* ACTION ITEM
As written and without pictures, set down the lines from the one that contains "gobelet [bleu] 323" through the end of the data.

(Scene images with change listings)
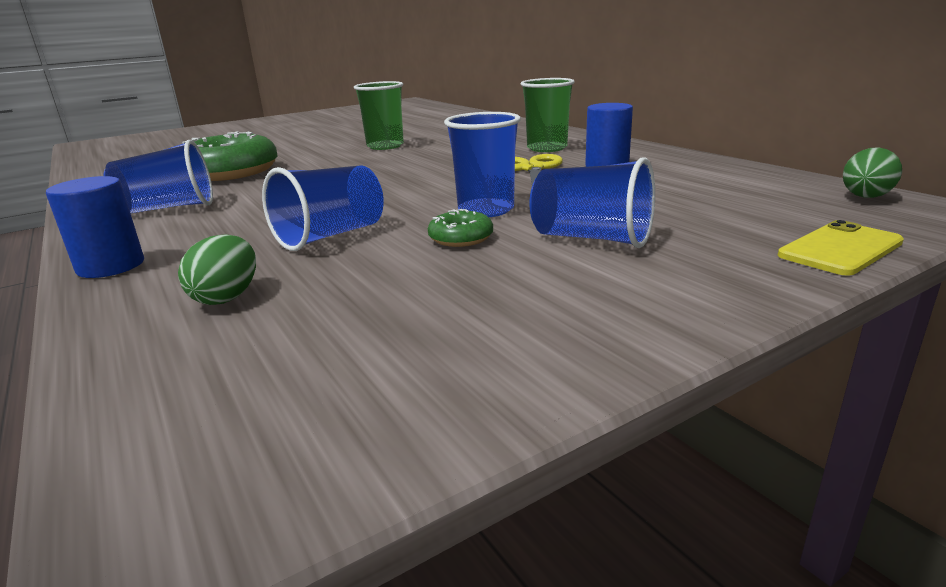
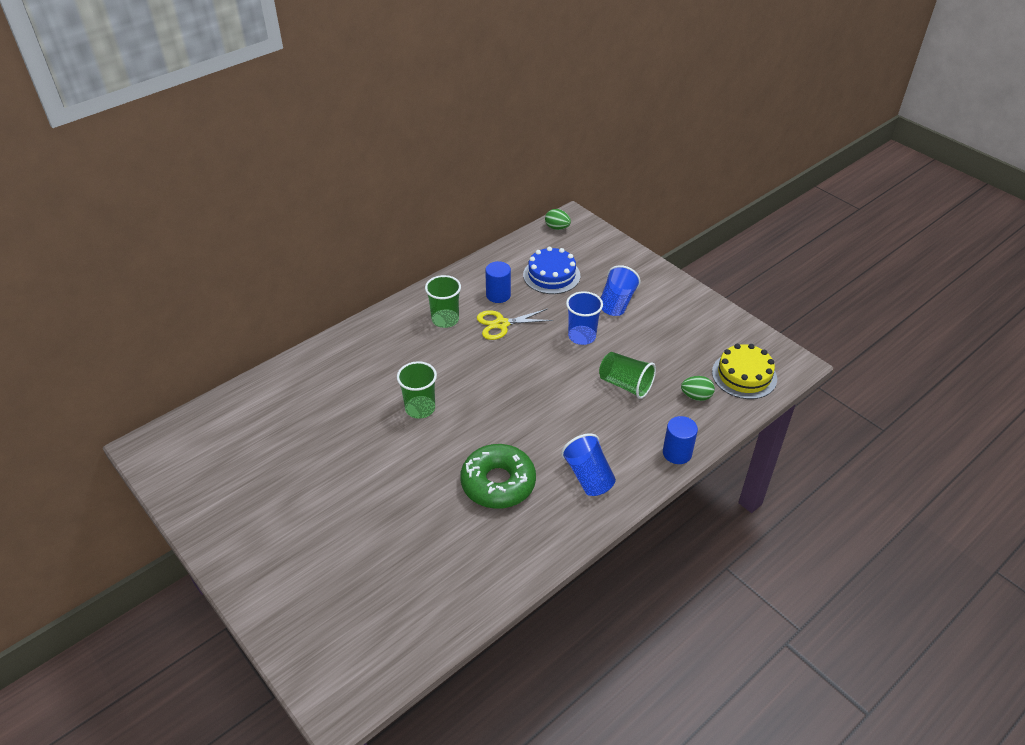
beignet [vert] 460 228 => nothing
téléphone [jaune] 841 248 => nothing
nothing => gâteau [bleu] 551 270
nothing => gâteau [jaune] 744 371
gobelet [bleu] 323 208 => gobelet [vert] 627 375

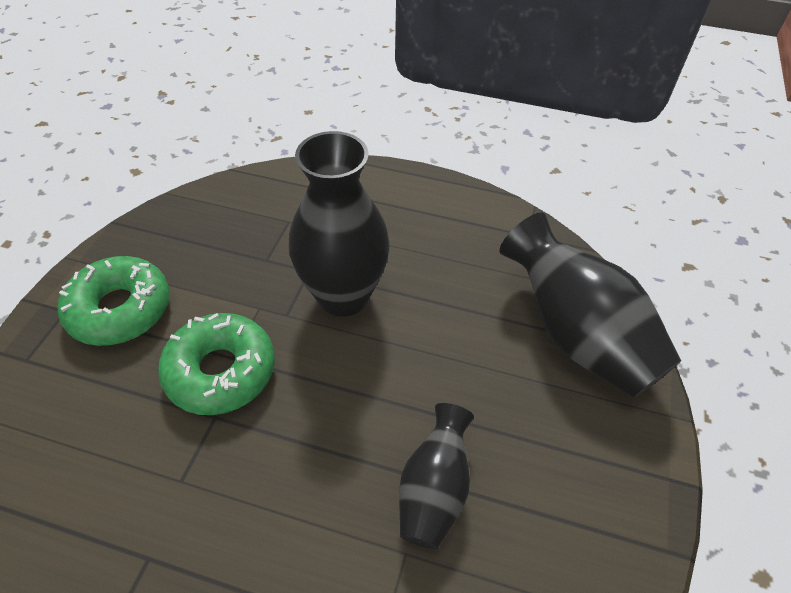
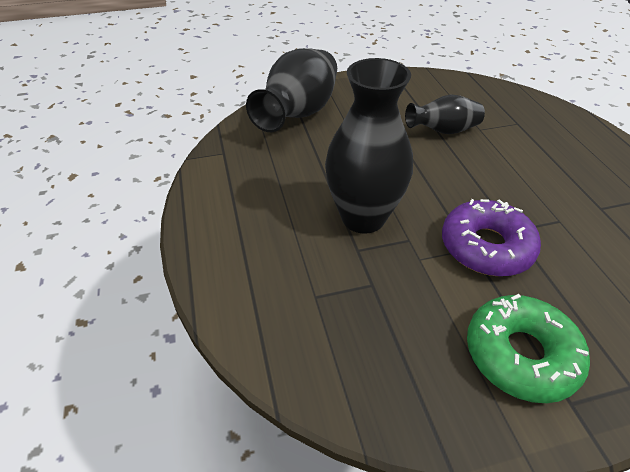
beignet [vert] 216 364 => beignet [violet] 491 237

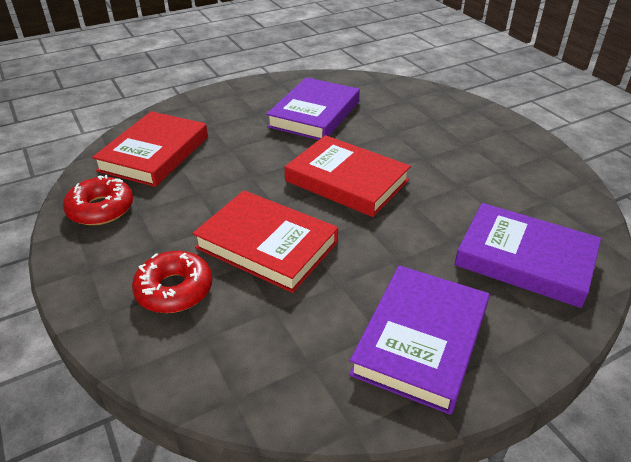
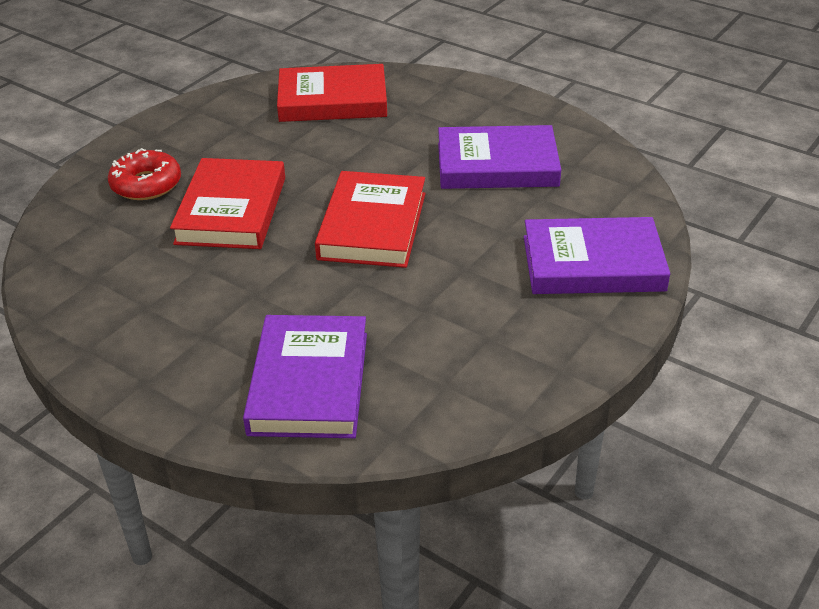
beignet [rouge] 98 200 => nothing
livre [violet] 419 340 => livre [violet] 597 255, move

* RESPONSE TO THIS TASK
gobelet [bleu] 323 208 => gobelet [vert] 627 375

beignet [vert] 216 364 => beignet [violet] 491 237

beignet [rouge] 98 200 => nothing
livre [violet] 419 340 => livre [violet] 597 255, move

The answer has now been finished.